ASSIGNED TASK =
Beginning with the line that holds "cyan arrow: (368, 204) -> (434, 236), moved" and finishing with the line that holds "green L-shape: (238, 44)", repeat the listing exactly, leaving every picture out.

————————

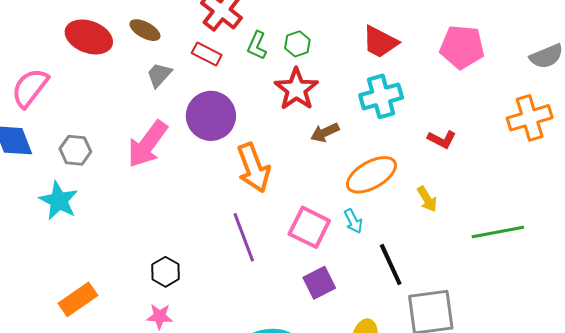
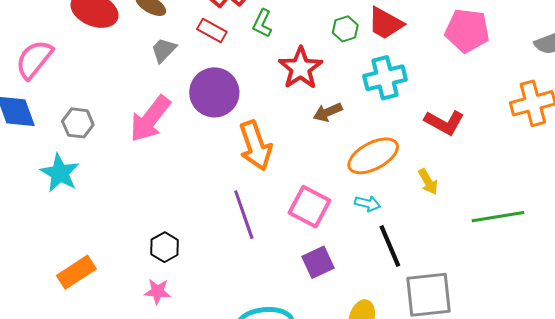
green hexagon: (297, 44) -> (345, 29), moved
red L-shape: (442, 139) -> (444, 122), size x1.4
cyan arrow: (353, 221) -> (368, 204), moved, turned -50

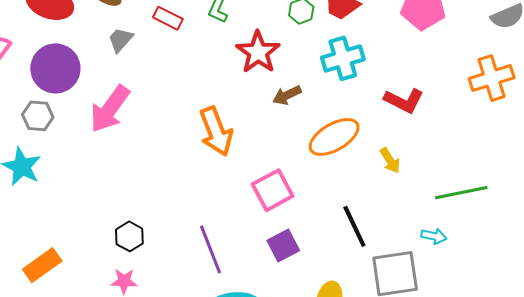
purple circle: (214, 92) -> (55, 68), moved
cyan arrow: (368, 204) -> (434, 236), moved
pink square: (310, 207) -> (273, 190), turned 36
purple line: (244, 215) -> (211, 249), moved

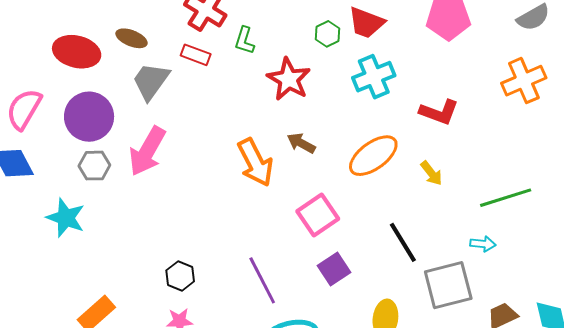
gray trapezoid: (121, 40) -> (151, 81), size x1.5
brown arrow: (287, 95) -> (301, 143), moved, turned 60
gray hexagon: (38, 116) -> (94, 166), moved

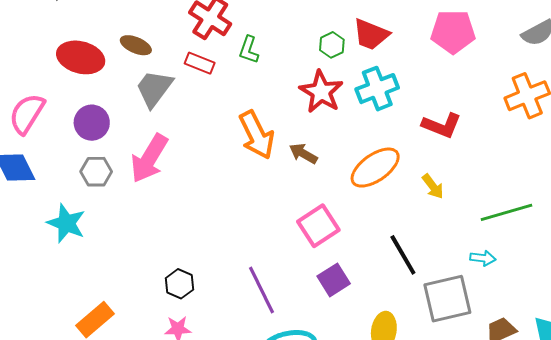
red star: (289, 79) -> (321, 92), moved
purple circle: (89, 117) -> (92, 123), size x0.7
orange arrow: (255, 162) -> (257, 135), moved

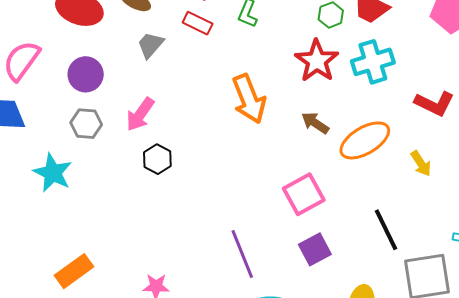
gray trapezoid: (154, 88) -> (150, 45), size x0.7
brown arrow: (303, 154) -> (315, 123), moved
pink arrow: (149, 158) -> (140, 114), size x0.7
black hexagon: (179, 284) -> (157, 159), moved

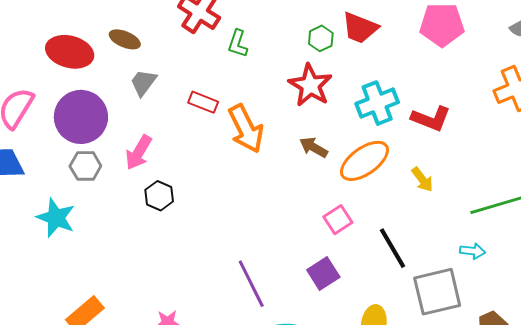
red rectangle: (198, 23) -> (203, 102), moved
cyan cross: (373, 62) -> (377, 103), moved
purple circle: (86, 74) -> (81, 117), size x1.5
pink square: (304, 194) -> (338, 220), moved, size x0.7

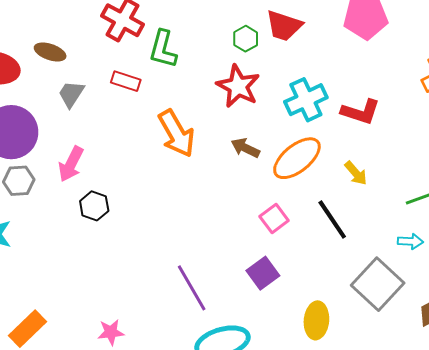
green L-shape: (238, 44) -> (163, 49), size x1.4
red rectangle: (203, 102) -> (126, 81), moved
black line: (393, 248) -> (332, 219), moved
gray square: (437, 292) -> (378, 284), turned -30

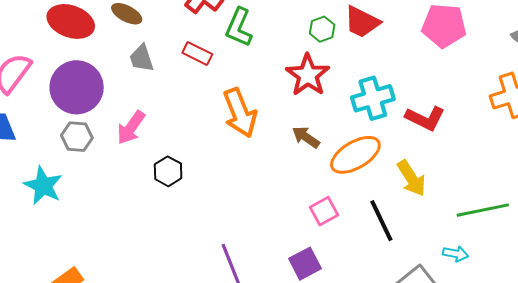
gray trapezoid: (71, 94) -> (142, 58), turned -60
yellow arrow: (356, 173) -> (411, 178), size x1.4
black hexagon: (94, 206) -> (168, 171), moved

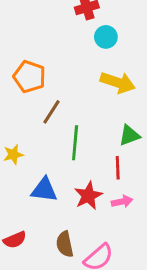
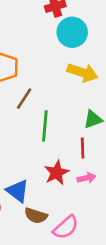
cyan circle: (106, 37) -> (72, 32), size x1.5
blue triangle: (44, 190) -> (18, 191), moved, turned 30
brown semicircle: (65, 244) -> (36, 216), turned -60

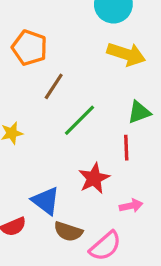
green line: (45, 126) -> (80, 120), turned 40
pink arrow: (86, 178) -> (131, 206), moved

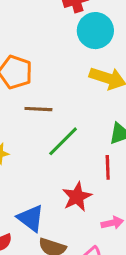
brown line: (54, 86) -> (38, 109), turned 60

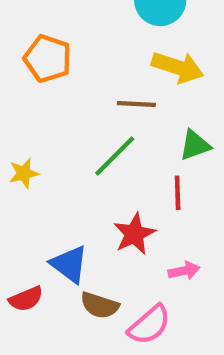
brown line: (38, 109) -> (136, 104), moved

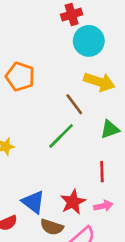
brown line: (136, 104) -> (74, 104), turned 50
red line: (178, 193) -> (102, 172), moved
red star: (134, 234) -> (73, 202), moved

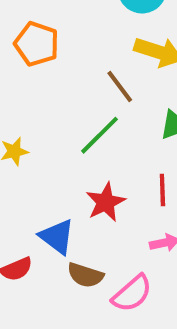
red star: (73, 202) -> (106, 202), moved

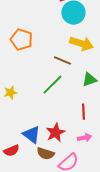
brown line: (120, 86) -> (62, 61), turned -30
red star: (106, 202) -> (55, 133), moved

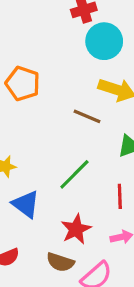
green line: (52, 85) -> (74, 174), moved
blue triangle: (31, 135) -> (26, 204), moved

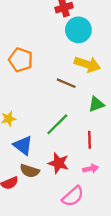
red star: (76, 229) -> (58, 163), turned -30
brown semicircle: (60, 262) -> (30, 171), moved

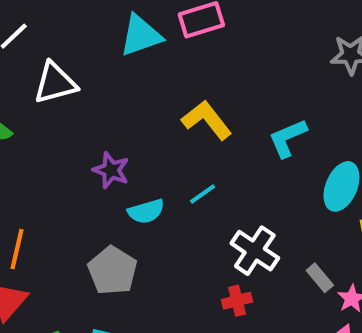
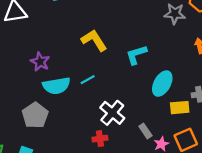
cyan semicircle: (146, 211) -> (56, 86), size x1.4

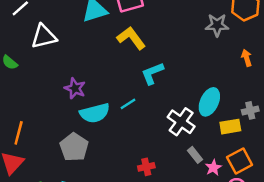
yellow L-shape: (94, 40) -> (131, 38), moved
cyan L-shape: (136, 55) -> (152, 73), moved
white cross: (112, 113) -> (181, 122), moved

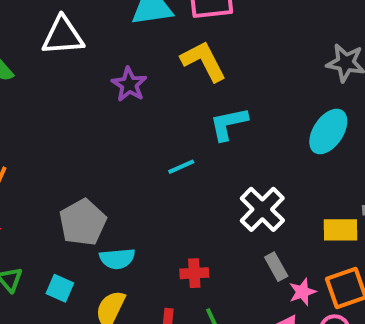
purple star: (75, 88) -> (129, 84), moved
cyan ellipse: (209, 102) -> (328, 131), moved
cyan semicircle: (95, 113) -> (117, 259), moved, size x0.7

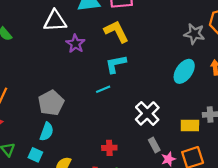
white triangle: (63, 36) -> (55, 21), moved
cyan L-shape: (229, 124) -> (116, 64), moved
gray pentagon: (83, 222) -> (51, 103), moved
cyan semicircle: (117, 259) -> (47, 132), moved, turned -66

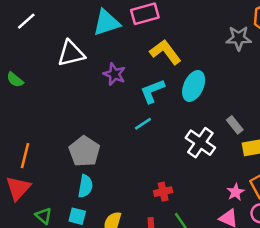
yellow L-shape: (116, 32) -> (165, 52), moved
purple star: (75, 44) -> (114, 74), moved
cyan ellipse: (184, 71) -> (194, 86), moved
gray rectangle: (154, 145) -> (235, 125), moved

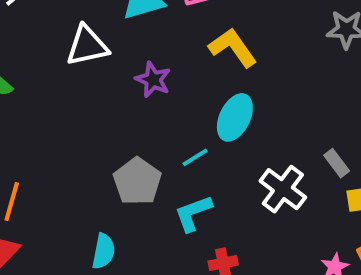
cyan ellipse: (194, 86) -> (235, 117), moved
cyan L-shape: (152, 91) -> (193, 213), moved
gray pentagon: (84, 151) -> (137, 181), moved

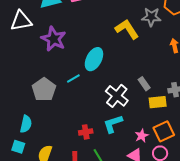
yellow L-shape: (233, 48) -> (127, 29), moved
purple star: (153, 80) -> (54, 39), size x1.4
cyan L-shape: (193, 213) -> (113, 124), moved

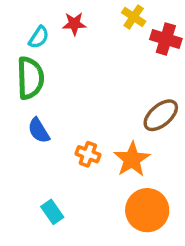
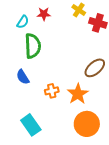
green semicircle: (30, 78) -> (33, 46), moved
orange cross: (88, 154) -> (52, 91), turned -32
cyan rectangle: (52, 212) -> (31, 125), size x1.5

————————

SOLVED PROBLEM =
cyan arrow: (368, 204) -> (434, 236), moved
pink square: (310, 207) -> (273, 190), turned 36
purple line: (244, 215) -> (211, 249), moved

gray trapezoid: (121, 40) -> (151, 81), size x1.5
brown arrow: (287, 95) -> (301, 143), moved, turned 60
gray hexagon: (38, 116) -> (94, 166), moved

red star: (289, 79) -> (321, 92), moved
purple circle: (89, 117) -> (92, 123), size x0.7
orange arrow: (255, 162) -> (257, 135), moved

gray trapezoid: (154, 88) -> (150, 45), size x0.7
brown arrow: (303, 154) -> (315, 123), moved
pink arrow: (149, 158) -> (140, 114), size x0.7
black hexagon: (179, 284) -> (157, 159), moved

red rectangle: (198, 23) -> (203, 102), moved
cyan cross: (373, 62) -> (377, 103), moved
purple circle: (86, 74) -> (81, 117), size x1.5
pink square: (304, 194) -> (338, 220), moved, size x0.7

green L-shape: (238, 44) -> (163, 49), size x1.4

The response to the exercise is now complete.